***** Extracted entries *****
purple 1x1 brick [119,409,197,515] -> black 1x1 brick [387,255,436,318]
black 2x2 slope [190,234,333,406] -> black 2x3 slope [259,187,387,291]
*****
***** Extracted entries *****
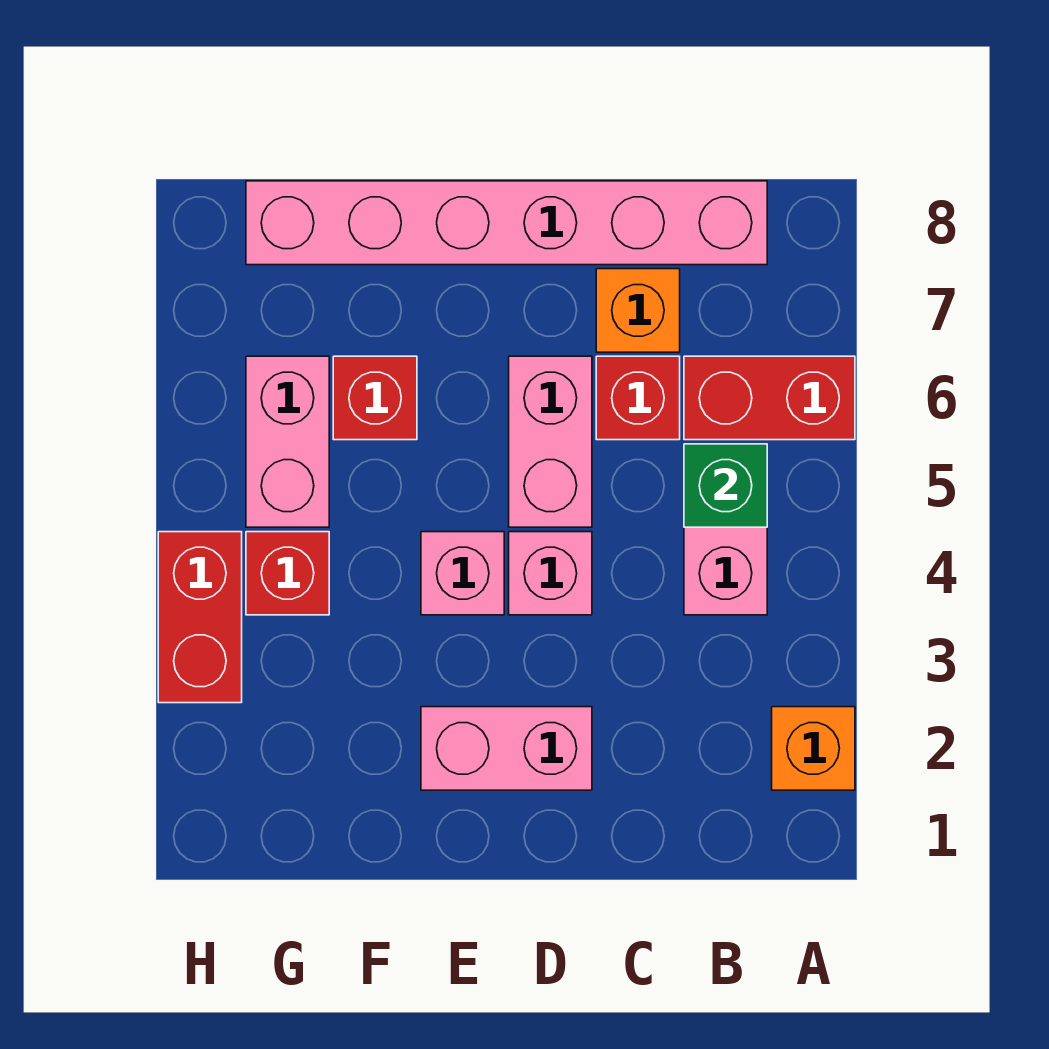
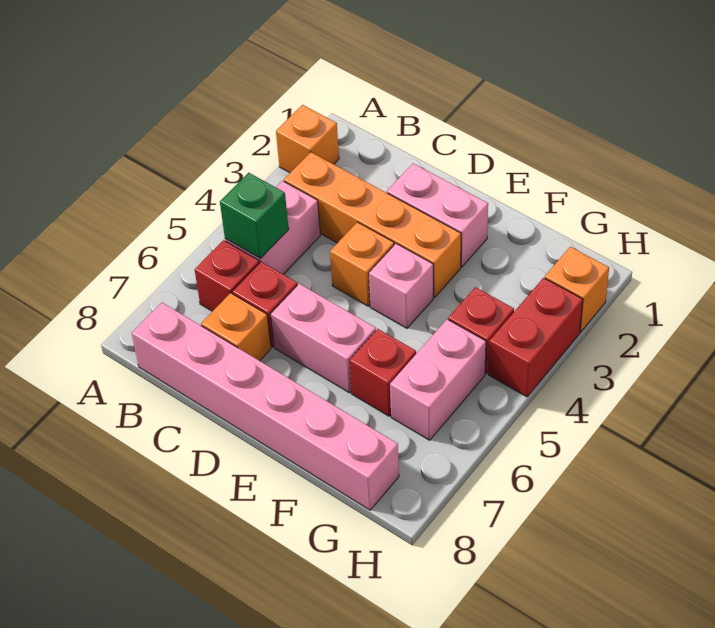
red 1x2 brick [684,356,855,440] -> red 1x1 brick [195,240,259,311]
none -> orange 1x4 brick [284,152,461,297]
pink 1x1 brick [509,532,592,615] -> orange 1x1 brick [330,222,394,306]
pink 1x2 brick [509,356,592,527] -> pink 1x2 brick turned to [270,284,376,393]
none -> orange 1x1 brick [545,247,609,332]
*****
* _Prompt_
Wherever the string "black" occurs in the records above, copy that line.

* _Answer section_
purple 1x1 brick [119,409,197,515] -> black 1x1 brick [387,255,436,318]
black 2x2 slope [190,234,333,406] -> black 2x3 slope [259,187,387,291]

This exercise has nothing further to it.